• [Supplied material]:
----------
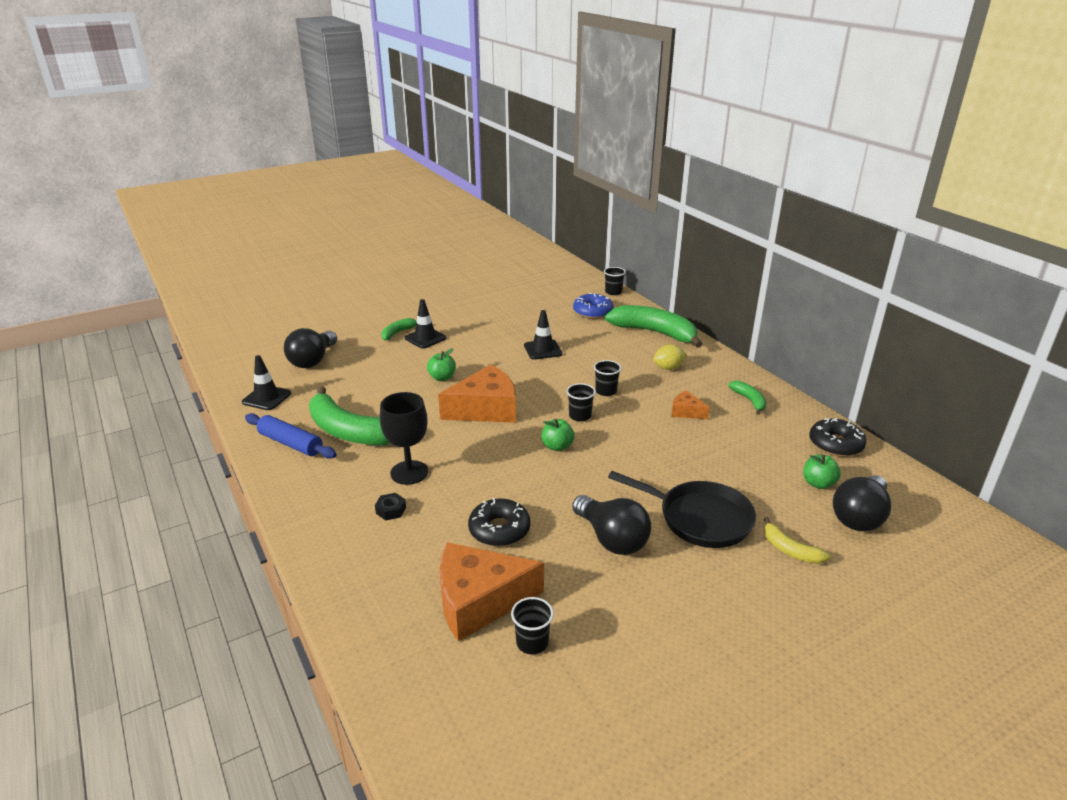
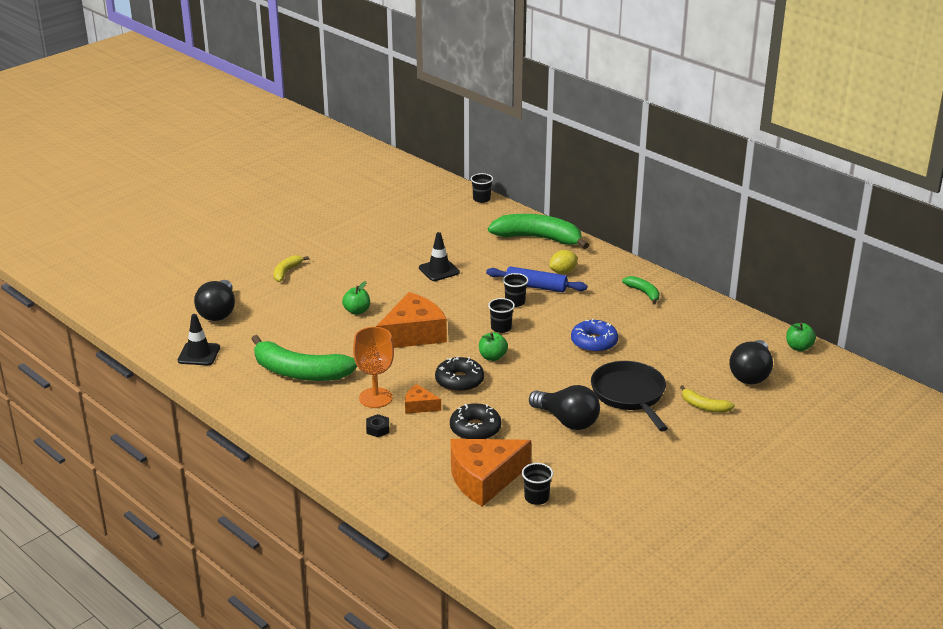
camera: 15 degrees left, 0 degrees up
(291, 443) = (252, 390): blue rolling pin -> blue rolling pin (536, 286)
(398, 333) = (286, 272): green banana -> yellow banana
(409, 472) = (375, 398): black goblet -> orange goblet
(425, 338) = (317, 274): black traffic cone -> none
(592, 312) = (470, 224): blue donut -> blue donut (594, 342)
(686, 412) = (592, 311): orange cheese -> orange cheese (419, 406)
(699, 518) = (629, 395): black pan -> black pan turned 120 degrees counterclockwise
(818, 483) = (715, 354): green apple -> green apple (799, 347)
(835, 444) = (723, 320): black donut -> black donut (459, 381)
----------
• [Task description]: Where a line contains "(409, 472) = (375, 398): black", begin there and output each line through the end of the data above, exactly; give no other lines.

• [Solution for this problem]:
(409, 472) = (375, 398): black goblet -> orange goblet
(425, 338) = (317, 274): black traffic cone -> none
(592, 312) = (470, 224): blue donut -> blue donut (594, 342)
(686, 412) = (592, 311): orange cheese -> orange cheese (419, 406)
(699, 518) = (629, 395): black pan -> black pan turned 120 degrees counterclockwise
(818, 483) = (715, 354): green apple -> green apple (799, 347)
(835, 444) = (723, 320): black donut -> black donut (459, 381)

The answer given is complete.